→ **What to work on**:
In full and without alteration, copy the listing.
[Listed entries Boundary: Start]
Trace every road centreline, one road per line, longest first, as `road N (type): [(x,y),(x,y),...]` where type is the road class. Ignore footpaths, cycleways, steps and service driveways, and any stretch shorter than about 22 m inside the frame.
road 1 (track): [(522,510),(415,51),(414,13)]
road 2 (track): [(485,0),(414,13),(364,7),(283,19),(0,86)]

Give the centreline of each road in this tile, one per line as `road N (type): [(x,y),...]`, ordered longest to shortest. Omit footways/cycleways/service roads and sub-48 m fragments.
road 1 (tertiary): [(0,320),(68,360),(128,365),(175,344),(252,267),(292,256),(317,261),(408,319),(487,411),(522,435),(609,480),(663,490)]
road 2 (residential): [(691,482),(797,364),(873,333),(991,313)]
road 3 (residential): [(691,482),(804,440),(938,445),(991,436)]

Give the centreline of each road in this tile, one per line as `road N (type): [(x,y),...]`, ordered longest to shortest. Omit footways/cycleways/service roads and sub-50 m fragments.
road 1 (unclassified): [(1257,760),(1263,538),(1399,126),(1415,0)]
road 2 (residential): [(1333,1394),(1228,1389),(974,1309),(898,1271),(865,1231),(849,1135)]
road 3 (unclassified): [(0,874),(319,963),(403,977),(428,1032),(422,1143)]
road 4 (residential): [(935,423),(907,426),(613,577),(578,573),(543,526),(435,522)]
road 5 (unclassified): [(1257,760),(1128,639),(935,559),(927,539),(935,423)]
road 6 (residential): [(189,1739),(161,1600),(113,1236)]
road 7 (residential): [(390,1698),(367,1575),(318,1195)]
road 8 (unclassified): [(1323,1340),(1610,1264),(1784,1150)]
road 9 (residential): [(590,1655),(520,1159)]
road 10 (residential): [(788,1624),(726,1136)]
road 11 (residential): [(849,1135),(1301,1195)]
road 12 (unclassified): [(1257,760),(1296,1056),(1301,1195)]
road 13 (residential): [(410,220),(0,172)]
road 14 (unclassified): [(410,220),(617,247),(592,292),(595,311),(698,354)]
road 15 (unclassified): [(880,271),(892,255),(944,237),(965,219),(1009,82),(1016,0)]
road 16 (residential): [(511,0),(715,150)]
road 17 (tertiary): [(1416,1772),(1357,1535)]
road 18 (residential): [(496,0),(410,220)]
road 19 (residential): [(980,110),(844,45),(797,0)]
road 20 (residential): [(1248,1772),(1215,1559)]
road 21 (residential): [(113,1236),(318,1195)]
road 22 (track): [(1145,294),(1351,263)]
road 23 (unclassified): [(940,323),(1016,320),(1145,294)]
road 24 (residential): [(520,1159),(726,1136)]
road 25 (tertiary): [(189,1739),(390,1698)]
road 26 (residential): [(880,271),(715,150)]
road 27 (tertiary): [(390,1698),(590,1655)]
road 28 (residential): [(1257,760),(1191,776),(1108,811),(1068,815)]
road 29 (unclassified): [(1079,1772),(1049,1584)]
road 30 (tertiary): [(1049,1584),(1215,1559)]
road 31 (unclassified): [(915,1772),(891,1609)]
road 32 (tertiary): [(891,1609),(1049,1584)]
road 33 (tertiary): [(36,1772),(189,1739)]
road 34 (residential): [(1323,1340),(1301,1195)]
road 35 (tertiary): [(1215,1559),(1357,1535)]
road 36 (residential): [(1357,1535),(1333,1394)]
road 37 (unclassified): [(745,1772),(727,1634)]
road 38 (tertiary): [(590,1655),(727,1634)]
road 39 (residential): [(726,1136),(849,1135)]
[Listed entries Boundary: End]
→ **Answer box**:
Trace every road centreline, one road per line, longest first, as `road N (type): [(x,y),(x,y),...]` where type is the road class. Ignore footpaths, cycleways, steps and service driveways, and any stretch shorter than about 22 m inside the frame.
road 1 (track): [(522,510),(415,51),(414,13)]
road 2 (track): [(485,0),(414,13),(364,7),(283,19),(0,86)]

Give the centreline of each road in this tile, one per line as `road N (type): [(x,y),...]`, ordered longest to shortest. Omit footways/cycleways/service roads and sub-48 m fragments.
road 1 (tertiary): [(0,320),(68,360),(128,365),(175,344),(252,267),(292,256),(317,261),(408,319),(487,411),(522,435),(609,480),(663,490)]
road 2 (residential): [(691,482),(797,364),(873,333),(991,313)]
road 3 (residential): [(691,482),(804,440),(938,445),(991,436)]

Give the centreline of each road in this tile, one per line as `road N (type): [(x,y),...]`, ordered longest to shortest. Omit footways/cycleways/service roads and sub-50 m fragments.
road 1 (unclassified): [(1257,760),(1263,538),(1399,126),(1415,0)]
road 2 (residential): [(1333,1394),(1228,1389),(974,1309),(898,1271),(865,1231),(849,1135)]
road 3 (unclassified): [(0,874),(319,963),(403,977),(428,1032),(422,1143)]
road 4 (residential): [(935,423),(907,426),(613,577),(578,573),(543,526),(435,522)]
road 5 (unclassified): [(1257,760),(1128,639),(935,559),(927,539),(935,423)]
road 6 (residential): [(189,1739),(161,1600),(113,1236)]
road 7 (residential): [(390,1698),(367,1575),(318,1195)]
road 8 (unclassified): [(1323,1340),(1610,1264),(1784,1150)]
road 9 (residential): [(590,1655),(520,1159)]
road 10 (residential): [(788,1624),(726,1136)]
road 11 (residential): [(849,1135),(1301,1195)]
road 12 (unclassified): [(1257,760),(1296,1056),(1301,1195)]
road 13 (residential): [(410,220),(0,172)]
road 14 (unclassified): [(410,220),(617,247),(592,292),(595,311),(698,354)]
road 15 (unclassified): [(880,271),(892,255),(944,237),(965,219),(1009,82),(1016,0)]
road 16 (residential): [(511,0),(715,150)]
road 17 (tertiary): [(1416,1772),(1357,1535)]
road 18 (residential): [(496,0),(410,220)]
road 19 (residential): [(980,110),(844,45),(797,0)]
road 20 (residential): [(1248,1772),(1215,1559)]
road 21 (residential): [(113,1236),(318,1195)]
road 22 (track): [(1145,294),(1351,263)]
road 23 (unclassified): [(940,323),(1016,320),(1145,294)]
road 24 (residential): [(520,1159),(726,1136)]
road 25 (tertiary): [(189,1739),(390,1698)]
road 26 (residential): [(880,271),(715,150)]
road 27 (tertiary): [(390,1698),(590,1655)]
road 28 (residential): [(1257,760),(1191,776),(1108,811),(1068,815)]
road 29 (unclassified): [(1079,1772),(1049,1584)]
road 30 (tertiary): [(1049,1584),(1215,1559)]
road 31 (unclassified): [(915,1772),(891,1609)]
road 32 (tertiary): [(891,1609),(1049,1584)]
road 33 (tertiary): [(36,1772),(189,1739)]
road 34 (residential): [(1323,1340),(1301,1195)]
road 35 (tertiary): [(1215,1559),(1357,1535)]
road 36 (residential): [(1357,1535),(1333,1394)]
road 37 (unclassified): [(745,1772),(727,1634)]
road 38 (tertiary): [(590,1655),(727,1634)]
road 39 (residential): [(726,1136),(849,1135)]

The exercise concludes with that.